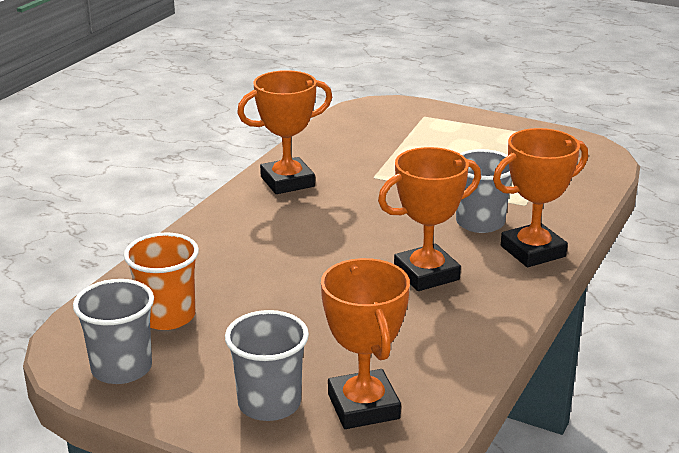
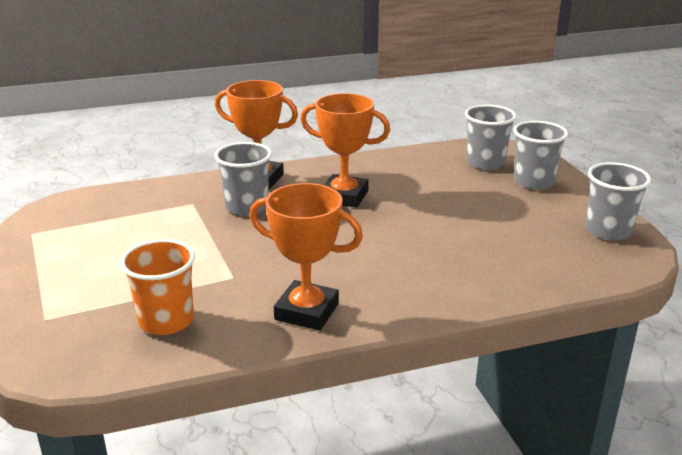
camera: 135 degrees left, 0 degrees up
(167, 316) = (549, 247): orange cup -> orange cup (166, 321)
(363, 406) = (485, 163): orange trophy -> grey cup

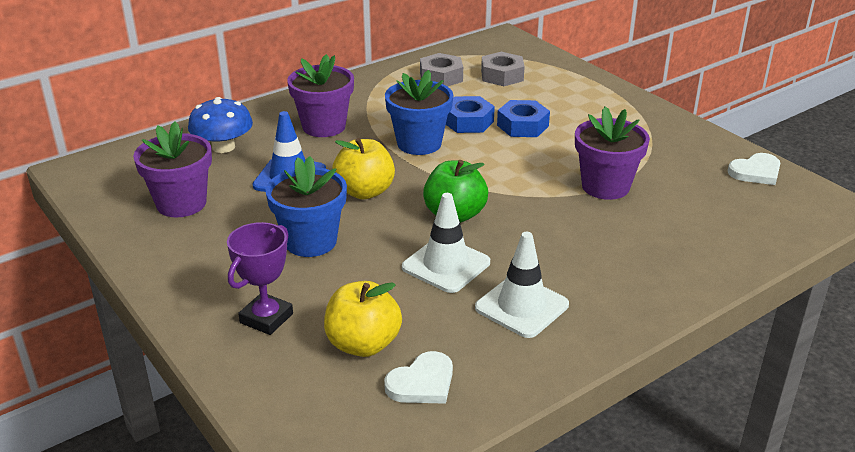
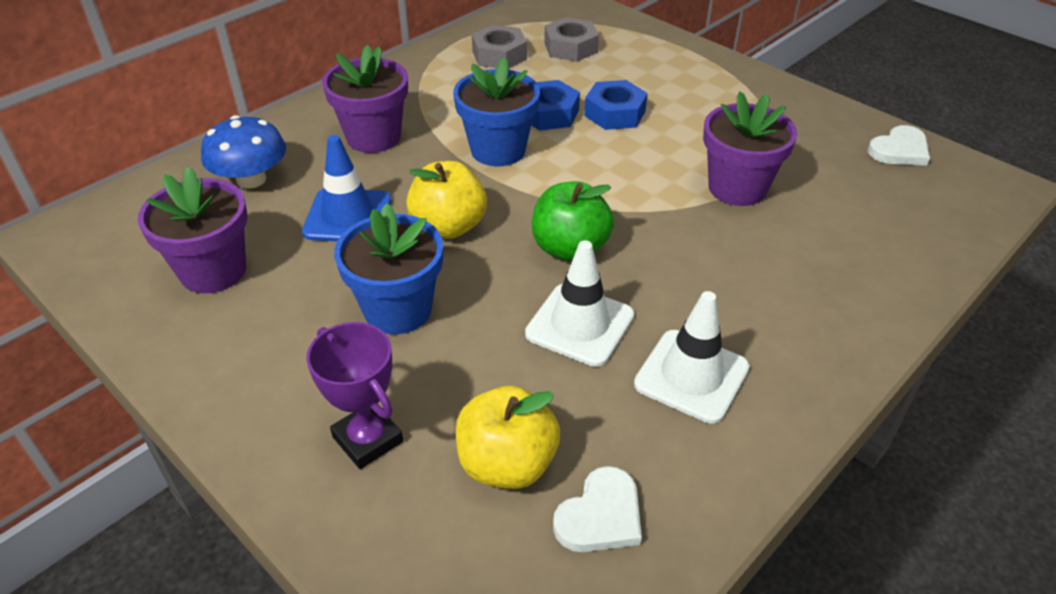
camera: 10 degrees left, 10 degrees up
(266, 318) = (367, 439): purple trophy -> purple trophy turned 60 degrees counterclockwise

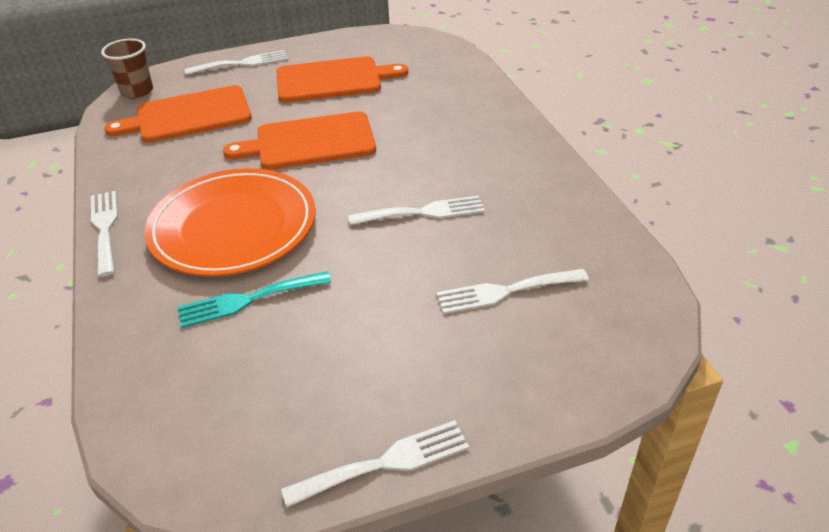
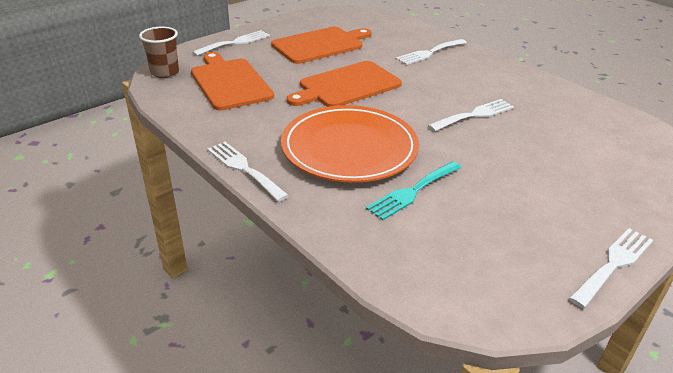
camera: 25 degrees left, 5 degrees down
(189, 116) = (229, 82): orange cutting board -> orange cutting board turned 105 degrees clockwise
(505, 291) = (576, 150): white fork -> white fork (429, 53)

::::::::::

◆ WHAT YOU HAVE TO DO
Say again, exactly, only those lines of the records that run from the start through the line with "camera: 25 degrees left, 5 degrees down". Pictures are to be skipped.

◆ COMPLETED TASK
camera: 135 degrees left, 0 degrees up
(167, 316) = (549, 247): orange cup -> orange cup (166, 321)
(363, 406) = (485, 163): orange trophy -> grey cup

camera: 10 degrees left, 10 degrees up
(266, 318) = (367, 439): purple trophy -> purple trophy turned 60 degrees counterclockwise

camera: 25 degrees left, 5 degrees down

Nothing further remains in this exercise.